*** Records provided ***

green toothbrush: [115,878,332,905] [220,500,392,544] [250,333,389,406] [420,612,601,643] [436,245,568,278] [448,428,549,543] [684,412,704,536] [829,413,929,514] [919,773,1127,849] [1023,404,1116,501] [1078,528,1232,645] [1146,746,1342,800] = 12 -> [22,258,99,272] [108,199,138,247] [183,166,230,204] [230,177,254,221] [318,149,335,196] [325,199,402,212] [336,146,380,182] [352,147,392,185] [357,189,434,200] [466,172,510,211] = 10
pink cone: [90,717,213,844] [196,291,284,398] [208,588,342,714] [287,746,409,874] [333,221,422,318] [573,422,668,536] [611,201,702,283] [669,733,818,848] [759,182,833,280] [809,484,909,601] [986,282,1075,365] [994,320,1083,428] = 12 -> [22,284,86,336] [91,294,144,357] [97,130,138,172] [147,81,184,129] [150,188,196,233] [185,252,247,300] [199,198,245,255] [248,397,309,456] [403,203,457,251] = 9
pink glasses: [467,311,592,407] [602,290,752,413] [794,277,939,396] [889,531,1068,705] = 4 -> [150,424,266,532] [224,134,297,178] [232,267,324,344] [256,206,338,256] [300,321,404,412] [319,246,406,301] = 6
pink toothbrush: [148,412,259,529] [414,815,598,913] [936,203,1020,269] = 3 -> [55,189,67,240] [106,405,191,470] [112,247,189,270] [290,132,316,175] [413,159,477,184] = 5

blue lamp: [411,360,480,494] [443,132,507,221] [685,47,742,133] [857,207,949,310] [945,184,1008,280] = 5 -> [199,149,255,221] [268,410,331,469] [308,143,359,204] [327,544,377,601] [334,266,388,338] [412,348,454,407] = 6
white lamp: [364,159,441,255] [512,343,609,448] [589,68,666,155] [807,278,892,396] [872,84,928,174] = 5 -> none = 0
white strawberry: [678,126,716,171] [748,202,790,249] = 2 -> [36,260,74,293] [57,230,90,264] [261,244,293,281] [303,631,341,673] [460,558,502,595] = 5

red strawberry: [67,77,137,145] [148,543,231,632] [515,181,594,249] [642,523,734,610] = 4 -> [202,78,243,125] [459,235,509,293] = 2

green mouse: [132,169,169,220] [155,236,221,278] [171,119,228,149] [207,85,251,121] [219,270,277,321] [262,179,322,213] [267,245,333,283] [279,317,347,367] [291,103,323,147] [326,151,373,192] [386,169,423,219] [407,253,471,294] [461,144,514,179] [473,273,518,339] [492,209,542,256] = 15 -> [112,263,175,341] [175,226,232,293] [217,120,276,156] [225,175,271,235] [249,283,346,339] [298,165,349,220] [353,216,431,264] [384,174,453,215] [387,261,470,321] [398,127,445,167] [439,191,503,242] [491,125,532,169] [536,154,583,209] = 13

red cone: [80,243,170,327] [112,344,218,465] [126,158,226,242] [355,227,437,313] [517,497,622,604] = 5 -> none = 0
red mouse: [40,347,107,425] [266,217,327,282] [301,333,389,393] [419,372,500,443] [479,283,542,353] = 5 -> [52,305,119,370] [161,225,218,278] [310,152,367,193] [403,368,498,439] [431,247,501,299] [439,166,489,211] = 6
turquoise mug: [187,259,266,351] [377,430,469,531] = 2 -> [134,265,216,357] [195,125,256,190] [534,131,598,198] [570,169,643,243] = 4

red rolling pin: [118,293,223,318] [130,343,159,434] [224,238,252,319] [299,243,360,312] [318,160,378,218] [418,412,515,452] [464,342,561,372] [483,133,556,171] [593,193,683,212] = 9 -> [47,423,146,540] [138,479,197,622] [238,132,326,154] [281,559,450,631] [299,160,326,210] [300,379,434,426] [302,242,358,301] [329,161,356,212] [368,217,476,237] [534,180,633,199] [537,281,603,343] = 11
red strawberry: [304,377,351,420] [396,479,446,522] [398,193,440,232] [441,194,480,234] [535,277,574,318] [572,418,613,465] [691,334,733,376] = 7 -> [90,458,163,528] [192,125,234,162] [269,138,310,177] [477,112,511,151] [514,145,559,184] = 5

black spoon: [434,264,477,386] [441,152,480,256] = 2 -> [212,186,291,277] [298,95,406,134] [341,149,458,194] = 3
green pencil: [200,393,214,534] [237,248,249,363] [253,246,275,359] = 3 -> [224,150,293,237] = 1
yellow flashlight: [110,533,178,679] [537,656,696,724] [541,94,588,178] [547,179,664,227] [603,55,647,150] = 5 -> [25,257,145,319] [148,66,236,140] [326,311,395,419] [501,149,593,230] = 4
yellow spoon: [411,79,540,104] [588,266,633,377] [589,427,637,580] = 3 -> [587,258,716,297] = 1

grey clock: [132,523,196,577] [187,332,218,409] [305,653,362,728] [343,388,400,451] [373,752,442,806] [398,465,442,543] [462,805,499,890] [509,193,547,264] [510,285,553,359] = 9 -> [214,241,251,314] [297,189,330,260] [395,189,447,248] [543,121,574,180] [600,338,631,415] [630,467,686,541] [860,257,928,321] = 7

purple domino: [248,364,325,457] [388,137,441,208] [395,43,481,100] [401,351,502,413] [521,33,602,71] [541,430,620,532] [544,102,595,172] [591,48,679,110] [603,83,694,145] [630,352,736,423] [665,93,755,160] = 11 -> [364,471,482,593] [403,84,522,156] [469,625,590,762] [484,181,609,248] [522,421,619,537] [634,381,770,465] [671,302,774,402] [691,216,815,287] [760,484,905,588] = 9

*** End of Records provided ***

__To-do item__:
Of all the entries above, repeat only the lines from the line that has "white strawberry: [678,126,716,171]" to the line that has "black spoon: [434,264,477,386]", both lines included, exactly.

__Answer__:
white strawberry: [678,126,716,171] [748,202,790,249] = 2 -> [36,260,74,293] [57,230,90,264] [261,244,293,281] [303,631,341,673] [460,558,502,595] = 5

red strawberry: [67,77,137,145] [148,543,231,632] [515,181,594,249] [642,523,734,610] = 4 -> [202,78,243,125] [459,235,509,293] = 2

green mouse: [132,169,169,220] [155,236,221,278] [171,119,228,149] [207,85,251,121] [219,270,277,321] [262,179,322,213] [267,245,333,283] [279,317,347,367] [291,103,323,147] [326,151,373,192] [386,169,423,219] [407,253,471,294] [461,144,514,179] [473,273,518,339] [492,209,542,256] = 15 -> [112,263,175,341] [175,226,232,293] [217,120,276,156] [225,175,271,235] [249,283,346,339] [298,165,349,220] [353,216,431,264] [384,174,453,215] [387,261,470,321] [398,127,445,167] [439,191,503,242] [491,125,532,169] [536,154,583,209] = 13

red cone: [80,243,170,327] [112,344,218,465] [126,158,226,242] [355,227,437,313] [517,497,622,604] = 5 -> none = 0
red mouse: [40,347,107,425] [266,217,327,282] [301,333,389,393] [419,372,500,443] [479,283,542,353] = 5 -> [52,305,119,370] [161,225,218,278] [310,152,367,193] [403,368,498,439] [431,247,501,299] [439,166,489,211] = 6
turquoise mug: [187,259,266,351] [377,430,469,531] = 2 -> [134,265,216,357] [195,125,256,190] [534,131,598,198] [570,169,643,243] = 4

red rolling pin: [118,293,223,318] [130,343,159,434] [224,238,252,319] [299,243,360,312] [318,160,378,218] [418,412,515,452] [464,342,561,372] [483,133,556,171] [593,193,683,212] = 9 -> [47,423,146,540] [138,479,197,622] [238,132,326,154] [281,559,450,631] [299,160,326,210] [300,379,434,426] [302,242,358,301] [329,161,356,212] [368,217,476,237] [534,180,633,199] [537,281,603,343] = 11
red strawberry: [304,377,351,420] [396,479,446,522] [398,193,440,232] [441,194,480,234] [535,277,574,318] [572,418,613,465] [691,334,733,376] = 7 -> [90,458,163,528] [192,125,234,162] [269,138,310,177] [477,112,511,151] [514,145,559,184] = 5

black spoon: [434,264,477,386] [441,152,480,256] = 2 -> [212,186,291,277] [298,95,406,134] [341,149,458,194] = 3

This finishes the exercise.